Of all the entries below, retype only the lines from the one with "R6: none -> 1.5k (GND, n12)" through the one with "C6: 150nF (OUT, VDD) -> none", exactly as they appear.

**Materials provided**

+++

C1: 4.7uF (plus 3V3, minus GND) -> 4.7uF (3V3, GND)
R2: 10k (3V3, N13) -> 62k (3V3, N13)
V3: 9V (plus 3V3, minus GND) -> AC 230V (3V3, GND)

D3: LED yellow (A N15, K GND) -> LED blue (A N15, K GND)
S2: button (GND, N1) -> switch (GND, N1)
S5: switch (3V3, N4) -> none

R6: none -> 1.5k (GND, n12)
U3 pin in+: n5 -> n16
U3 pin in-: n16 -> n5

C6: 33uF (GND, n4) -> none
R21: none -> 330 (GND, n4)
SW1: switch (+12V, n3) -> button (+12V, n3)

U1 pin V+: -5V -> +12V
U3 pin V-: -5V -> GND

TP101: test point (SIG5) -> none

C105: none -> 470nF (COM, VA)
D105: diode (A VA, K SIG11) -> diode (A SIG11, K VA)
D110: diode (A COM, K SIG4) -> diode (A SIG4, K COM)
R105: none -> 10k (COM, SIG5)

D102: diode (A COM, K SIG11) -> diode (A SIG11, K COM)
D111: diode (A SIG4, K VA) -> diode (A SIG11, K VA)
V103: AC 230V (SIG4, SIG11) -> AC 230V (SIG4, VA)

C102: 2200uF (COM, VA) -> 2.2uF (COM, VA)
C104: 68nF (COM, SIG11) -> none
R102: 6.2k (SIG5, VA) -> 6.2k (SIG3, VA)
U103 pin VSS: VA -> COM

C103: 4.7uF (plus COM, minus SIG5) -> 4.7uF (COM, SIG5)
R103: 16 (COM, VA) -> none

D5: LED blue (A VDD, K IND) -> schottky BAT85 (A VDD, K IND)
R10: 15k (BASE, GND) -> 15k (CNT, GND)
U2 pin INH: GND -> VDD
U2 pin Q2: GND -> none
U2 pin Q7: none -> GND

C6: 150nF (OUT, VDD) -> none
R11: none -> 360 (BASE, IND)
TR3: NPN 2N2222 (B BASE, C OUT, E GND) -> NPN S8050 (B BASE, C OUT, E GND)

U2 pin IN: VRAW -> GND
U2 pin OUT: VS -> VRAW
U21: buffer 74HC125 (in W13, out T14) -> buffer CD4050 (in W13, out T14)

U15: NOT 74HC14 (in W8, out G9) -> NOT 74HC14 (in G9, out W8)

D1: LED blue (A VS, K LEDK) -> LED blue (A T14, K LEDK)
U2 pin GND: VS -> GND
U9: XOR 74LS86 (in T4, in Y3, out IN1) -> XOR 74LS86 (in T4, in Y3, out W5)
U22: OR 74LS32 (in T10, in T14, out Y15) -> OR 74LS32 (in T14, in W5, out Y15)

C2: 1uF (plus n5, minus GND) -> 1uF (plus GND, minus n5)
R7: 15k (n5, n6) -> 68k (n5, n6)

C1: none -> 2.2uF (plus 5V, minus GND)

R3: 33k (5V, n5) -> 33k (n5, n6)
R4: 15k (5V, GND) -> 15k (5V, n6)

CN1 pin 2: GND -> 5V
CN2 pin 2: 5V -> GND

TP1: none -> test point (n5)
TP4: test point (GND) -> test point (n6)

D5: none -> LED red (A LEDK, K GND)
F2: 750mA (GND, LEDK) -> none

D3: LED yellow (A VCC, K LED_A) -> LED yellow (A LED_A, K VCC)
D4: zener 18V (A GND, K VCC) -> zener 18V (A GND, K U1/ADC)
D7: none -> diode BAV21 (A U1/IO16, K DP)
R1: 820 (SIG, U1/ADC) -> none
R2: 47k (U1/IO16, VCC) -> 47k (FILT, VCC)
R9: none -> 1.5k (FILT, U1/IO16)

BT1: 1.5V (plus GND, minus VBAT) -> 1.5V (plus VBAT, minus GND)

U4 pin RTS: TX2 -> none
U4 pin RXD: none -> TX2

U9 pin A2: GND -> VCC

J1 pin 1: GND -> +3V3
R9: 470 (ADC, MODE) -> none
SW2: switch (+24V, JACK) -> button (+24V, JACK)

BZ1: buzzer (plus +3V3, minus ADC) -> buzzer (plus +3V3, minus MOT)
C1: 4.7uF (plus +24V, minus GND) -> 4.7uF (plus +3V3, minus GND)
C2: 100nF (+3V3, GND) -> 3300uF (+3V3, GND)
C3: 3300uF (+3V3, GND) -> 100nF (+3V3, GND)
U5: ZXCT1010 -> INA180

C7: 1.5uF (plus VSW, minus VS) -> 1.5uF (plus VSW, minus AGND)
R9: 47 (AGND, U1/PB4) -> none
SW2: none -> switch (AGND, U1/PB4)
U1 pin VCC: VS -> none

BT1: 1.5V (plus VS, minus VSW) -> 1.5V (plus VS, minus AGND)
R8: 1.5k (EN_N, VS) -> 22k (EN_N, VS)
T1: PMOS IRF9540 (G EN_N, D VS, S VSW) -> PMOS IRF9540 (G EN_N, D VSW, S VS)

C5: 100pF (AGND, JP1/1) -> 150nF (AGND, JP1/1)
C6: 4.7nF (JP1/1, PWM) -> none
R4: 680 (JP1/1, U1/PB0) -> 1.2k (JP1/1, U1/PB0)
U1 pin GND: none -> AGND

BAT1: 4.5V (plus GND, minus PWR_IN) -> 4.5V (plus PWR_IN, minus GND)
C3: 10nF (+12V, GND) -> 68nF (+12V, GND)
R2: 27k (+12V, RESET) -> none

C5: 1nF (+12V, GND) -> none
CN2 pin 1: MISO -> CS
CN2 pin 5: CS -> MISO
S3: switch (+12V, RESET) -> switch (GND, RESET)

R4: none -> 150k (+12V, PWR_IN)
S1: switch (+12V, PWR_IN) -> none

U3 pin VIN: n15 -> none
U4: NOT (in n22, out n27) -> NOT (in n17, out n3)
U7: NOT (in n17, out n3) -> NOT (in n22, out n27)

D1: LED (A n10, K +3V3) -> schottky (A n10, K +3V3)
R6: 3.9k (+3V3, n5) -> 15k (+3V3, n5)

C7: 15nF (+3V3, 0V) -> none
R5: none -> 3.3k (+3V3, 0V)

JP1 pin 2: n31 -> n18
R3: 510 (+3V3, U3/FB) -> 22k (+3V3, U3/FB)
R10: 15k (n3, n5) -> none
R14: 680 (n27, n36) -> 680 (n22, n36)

+++

**Answer section**
R6: none -> 1.5k (GND, n12)
U3 pin in+: n5 -> n16
U3 pin in-: n16 -> n5

C6: 33uF (GND, n4) -> none
R21: none -> 330 (GND, n4)
SW1: switch (+12V, n3) -> button (+12V, n3)

U1 pin V+: -5V -> +12V
U3 pin V-: -5V -> GND

TP101: test point (SIG5) -> none

C105: none -> 470nF (COM, VA)
D105: diode (A VA, K SIG11) -> diode (A SIG11, K VA)
D110: diode (A COM, K SIG4) -> diode (A SIG4, K COM)
R105: none -> 10k (COM, SIG5)

D102: diode (A COM, K SIG11) -> diode (A SIG11, K COM)
D111: diode (A SIG4, K VA) -> diode (A SIG11, K VA)
V103: AC 230V (SIG4, SIG11) -> AC 230V (SIG4, VA)

C102: 2200uF (COM, VA) -> 2.2uF (COM, VA)
C104: 68nF (COM, SIG11) -> none
R102: 6.2k (SIG5, VA) -> 6.2k (SIG3, VA)
U103 pin VSS: VA -> COM

C103: 4.7uF (plus COM, minus SIG5) -> 4.7uF (COM, SIG5)
R103: 16 (COM, VA) -> none

D5: LED blue (A VDD, K IND) -> schottky BAT85 (A VDD, K IND)
R10: 15k (BASE, GND) -> 15k (CNT, GND)
U2 pin INH: GND -> VDD
U2 pin Q2: GND -> none
U2 pin Q7: none -> GND

C6: 150nF (OUT, VDD) -> none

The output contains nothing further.